▶ MATERIAL SUPPLIED
================

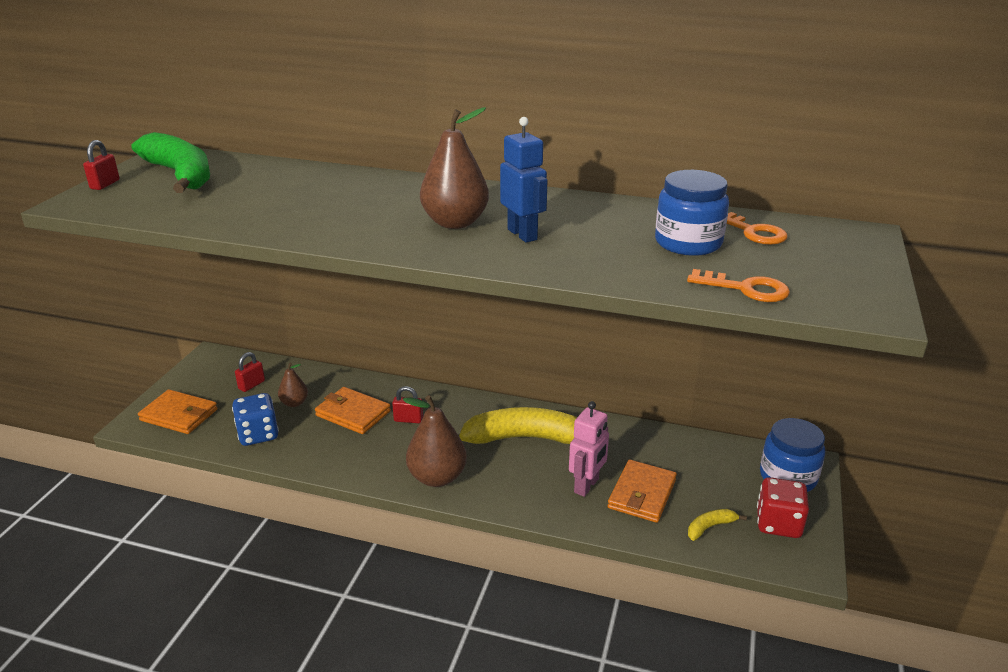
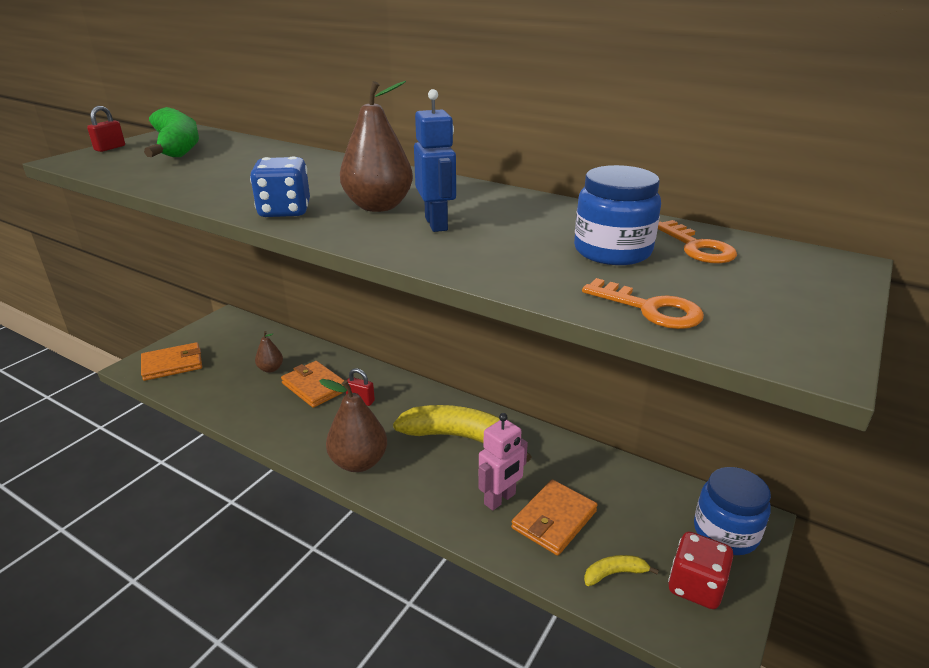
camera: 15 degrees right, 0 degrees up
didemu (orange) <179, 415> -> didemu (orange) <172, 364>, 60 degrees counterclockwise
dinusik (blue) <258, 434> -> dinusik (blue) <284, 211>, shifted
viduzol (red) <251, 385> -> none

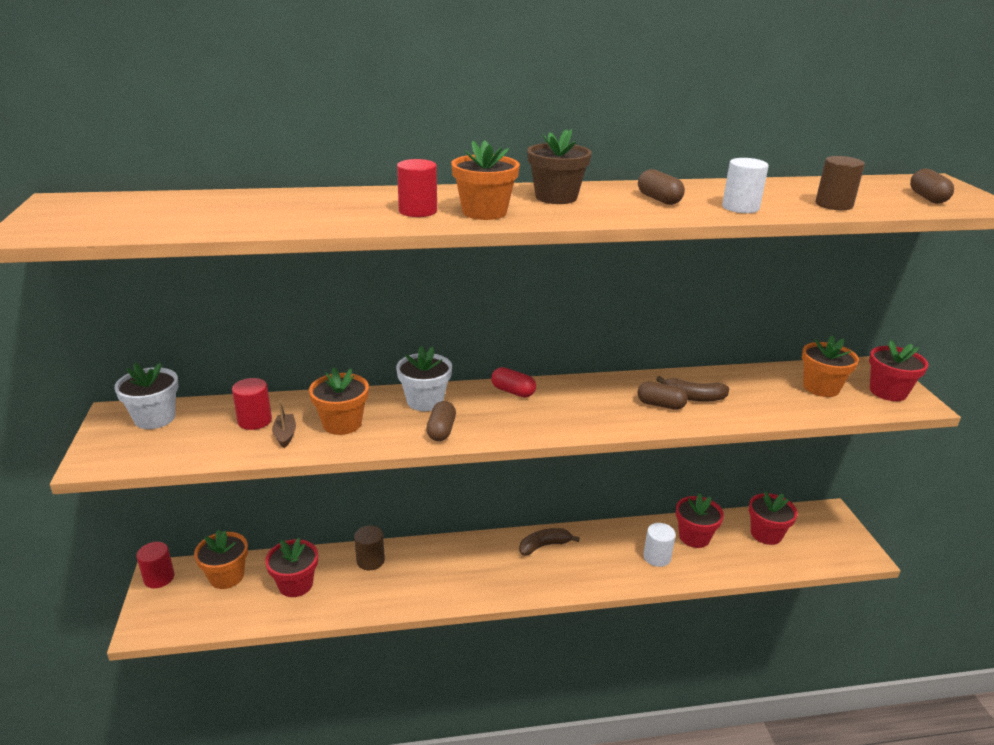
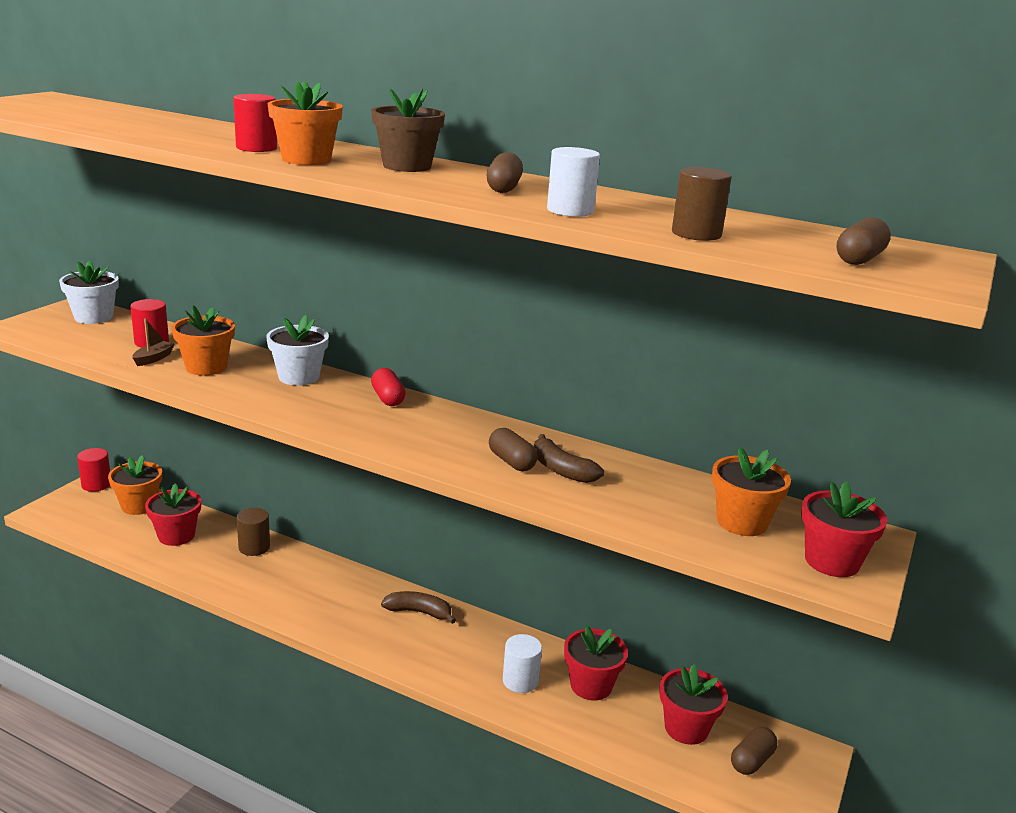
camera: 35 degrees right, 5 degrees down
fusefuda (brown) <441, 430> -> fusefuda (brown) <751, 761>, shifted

================

▶ TASK DESCRIPTION
Count up the lines in the preceding data that include the word "shifted"; respond with the number only.

▶ RESPONSE FOR THIS EXERCISE
2